PROBLEM REQUIREMENTS:
Find every line in the rows that contains the string "with", and copy each of those lines. Case counts.

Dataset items
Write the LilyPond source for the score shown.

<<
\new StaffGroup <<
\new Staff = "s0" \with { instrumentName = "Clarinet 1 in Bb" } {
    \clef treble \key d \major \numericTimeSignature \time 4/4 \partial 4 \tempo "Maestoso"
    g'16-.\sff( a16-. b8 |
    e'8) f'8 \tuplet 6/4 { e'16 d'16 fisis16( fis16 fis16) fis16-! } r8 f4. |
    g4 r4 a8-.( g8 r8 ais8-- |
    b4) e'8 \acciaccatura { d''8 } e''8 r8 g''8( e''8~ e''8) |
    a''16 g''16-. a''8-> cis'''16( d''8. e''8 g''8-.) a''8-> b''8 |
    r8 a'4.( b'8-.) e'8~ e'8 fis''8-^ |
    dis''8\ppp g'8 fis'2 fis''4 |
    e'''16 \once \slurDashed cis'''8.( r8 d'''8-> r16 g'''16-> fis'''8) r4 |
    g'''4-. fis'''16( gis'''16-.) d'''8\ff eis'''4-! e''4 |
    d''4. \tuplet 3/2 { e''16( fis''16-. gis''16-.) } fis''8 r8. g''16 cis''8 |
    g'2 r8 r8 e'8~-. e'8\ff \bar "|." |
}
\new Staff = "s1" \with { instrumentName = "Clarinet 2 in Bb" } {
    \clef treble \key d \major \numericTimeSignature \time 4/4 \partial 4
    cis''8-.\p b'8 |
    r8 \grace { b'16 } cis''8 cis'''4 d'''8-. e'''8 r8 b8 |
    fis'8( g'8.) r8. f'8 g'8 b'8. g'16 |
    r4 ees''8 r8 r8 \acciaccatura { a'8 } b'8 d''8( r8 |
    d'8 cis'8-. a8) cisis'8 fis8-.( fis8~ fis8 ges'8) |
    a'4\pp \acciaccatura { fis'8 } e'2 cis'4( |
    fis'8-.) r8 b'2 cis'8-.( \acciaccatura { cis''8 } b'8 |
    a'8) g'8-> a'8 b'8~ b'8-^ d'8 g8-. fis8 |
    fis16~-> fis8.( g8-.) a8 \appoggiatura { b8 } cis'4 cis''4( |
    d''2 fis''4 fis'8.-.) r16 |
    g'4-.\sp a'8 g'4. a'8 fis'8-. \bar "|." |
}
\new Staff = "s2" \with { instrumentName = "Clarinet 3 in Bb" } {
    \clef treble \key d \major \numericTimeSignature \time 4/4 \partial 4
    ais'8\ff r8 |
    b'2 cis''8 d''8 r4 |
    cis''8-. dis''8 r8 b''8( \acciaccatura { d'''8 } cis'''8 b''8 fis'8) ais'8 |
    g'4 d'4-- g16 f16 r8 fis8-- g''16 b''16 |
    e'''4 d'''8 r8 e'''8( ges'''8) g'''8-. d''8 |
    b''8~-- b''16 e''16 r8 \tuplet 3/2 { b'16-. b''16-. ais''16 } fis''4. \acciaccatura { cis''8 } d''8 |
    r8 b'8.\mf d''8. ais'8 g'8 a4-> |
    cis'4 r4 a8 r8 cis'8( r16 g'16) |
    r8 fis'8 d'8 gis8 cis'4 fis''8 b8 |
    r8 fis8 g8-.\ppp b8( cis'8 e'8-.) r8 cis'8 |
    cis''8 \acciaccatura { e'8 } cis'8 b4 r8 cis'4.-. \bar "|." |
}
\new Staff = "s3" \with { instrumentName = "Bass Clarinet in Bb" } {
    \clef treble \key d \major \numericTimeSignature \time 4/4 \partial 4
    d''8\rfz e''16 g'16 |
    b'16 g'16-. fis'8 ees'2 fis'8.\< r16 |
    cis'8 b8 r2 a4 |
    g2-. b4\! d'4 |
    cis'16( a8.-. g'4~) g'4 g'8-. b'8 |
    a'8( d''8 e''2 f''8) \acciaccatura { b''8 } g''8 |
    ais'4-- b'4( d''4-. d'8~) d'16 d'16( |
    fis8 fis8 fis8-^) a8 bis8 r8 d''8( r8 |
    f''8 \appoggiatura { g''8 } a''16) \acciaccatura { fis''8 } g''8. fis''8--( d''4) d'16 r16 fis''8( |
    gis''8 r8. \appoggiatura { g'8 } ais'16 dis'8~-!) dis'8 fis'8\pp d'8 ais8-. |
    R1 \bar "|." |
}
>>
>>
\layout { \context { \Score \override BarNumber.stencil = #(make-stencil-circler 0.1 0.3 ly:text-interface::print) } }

EXERCISE OUTPUT:
\new Staff = "s0" \with { instrumentName = "Clarinet 1 in Bb" } {
\new Staff = "s1" \with { instrumentName = "Clarinet 2 in Bb" } {
\new Staff = "s2" \with { instrumentName = "Clarinet 3 in Bb" } {
\new Staff = "s3" \with { instrumentName = "Bass Clarinet in Bb" } {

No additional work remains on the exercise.